_Exercise description_.
Using the records below, give the number of lines where the string "diode" shows up. Add nothing to it.

_Data shown_.
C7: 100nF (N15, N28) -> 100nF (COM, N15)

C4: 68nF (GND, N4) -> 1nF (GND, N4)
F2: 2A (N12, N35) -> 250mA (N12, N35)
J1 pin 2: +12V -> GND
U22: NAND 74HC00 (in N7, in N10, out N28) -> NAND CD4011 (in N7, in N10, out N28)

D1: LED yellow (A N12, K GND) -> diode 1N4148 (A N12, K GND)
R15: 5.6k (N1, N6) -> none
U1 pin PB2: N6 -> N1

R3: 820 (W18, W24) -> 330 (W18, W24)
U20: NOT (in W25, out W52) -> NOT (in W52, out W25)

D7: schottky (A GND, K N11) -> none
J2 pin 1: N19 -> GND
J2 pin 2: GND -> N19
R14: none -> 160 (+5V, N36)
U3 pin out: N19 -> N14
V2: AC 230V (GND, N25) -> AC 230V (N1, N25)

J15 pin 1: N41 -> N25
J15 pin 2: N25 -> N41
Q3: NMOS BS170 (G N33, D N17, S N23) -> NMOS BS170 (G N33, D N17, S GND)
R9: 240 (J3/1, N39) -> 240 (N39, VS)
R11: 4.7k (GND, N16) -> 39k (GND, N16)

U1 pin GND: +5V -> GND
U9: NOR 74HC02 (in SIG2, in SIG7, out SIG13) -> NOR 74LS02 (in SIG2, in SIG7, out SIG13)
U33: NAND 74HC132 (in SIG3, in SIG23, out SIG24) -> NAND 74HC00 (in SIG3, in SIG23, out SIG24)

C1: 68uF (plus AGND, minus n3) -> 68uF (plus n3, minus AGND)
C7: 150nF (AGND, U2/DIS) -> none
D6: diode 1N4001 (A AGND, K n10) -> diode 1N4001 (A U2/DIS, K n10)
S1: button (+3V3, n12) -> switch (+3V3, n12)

_The completed task_.
2